• YOUR OBJECTIVE:
Count the lines below that contain the string "Violin" and reply with only that number.

• INFORMATION GIVEN:
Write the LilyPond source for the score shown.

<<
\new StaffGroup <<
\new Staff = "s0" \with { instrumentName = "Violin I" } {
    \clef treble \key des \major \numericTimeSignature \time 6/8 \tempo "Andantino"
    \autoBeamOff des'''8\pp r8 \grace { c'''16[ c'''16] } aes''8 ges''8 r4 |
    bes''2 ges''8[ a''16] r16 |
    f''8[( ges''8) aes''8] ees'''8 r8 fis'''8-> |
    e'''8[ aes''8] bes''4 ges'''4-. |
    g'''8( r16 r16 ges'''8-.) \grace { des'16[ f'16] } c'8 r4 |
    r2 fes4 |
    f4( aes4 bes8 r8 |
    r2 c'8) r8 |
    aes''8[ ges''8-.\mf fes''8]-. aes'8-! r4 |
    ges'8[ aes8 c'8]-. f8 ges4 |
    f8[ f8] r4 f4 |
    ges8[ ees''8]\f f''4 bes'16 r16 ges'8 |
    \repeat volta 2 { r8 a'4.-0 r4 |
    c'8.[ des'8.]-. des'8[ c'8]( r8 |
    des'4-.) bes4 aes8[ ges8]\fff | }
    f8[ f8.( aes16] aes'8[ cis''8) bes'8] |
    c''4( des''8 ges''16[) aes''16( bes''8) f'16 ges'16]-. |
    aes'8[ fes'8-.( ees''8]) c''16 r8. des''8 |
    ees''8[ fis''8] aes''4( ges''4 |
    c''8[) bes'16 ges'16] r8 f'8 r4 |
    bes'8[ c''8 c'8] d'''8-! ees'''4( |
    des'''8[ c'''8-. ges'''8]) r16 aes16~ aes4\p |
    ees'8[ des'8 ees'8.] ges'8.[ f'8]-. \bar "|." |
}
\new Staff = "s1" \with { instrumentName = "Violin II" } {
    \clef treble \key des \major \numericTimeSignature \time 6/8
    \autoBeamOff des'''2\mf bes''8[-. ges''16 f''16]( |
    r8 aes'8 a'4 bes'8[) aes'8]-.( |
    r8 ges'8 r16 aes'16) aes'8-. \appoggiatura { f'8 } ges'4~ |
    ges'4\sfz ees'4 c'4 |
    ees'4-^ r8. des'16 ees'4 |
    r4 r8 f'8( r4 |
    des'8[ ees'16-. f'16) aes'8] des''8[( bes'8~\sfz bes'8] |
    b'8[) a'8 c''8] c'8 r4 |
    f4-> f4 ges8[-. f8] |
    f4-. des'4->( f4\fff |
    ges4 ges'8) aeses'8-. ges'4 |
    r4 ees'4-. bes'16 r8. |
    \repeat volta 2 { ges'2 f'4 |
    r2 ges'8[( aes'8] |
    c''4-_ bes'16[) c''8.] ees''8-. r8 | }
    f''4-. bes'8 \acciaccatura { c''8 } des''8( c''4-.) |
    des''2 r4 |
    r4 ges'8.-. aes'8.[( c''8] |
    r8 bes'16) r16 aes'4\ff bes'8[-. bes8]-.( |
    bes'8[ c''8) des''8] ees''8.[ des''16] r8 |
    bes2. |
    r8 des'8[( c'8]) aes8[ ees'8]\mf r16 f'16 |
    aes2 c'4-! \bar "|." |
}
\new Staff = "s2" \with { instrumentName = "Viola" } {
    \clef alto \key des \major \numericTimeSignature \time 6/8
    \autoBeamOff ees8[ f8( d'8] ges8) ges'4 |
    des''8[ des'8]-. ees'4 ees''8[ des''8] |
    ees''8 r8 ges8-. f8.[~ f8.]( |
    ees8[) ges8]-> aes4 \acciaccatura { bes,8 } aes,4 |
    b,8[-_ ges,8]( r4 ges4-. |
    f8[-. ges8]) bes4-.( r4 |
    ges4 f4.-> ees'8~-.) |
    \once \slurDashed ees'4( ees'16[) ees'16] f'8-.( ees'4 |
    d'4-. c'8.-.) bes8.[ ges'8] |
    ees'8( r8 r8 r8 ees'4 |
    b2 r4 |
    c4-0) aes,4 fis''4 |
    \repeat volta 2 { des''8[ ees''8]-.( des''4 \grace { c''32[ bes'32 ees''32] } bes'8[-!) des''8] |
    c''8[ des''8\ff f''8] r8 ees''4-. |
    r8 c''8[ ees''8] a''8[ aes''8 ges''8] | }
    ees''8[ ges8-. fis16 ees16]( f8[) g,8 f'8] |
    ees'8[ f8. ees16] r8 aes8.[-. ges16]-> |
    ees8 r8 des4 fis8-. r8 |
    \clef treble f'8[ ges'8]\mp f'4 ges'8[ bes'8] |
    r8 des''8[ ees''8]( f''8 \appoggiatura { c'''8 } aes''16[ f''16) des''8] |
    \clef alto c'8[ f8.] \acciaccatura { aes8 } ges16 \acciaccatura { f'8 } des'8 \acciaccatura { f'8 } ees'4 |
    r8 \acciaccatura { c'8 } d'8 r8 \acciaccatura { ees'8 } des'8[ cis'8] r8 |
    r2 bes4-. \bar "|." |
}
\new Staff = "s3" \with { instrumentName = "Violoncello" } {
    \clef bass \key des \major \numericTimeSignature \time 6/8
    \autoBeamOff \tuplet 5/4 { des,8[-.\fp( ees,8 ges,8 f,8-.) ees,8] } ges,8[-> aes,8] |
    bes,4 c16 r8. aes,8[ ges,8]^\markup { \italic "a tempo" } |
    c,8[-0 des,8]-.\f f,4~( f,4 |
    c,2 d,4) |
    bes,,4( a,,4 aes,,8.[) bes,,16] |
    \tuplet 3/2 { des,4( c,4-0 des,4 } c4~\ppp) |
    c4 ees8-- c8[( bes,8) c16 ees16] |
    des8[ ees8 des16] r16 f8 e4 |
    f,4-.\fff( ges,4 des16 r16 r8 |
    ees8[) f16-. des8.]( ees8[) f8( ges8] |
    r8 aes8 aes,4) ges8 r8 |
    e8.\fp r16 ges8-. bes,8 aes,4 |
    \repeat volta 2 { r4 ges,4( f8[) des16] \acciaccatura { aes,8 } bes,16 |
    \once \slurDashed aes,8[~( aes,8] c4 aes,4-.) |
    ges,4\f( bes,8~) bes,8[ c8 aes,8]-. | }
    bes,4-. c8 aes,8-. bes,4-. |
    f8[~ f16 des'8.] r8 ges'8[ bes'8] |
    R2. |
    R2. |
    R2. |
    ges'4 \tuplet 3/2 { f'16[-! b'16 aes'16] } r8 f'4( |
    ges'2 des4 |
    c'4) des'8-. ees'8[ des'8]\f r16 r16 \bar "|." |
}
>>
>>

• RESPONSE FOR THIS EXERCISE:
2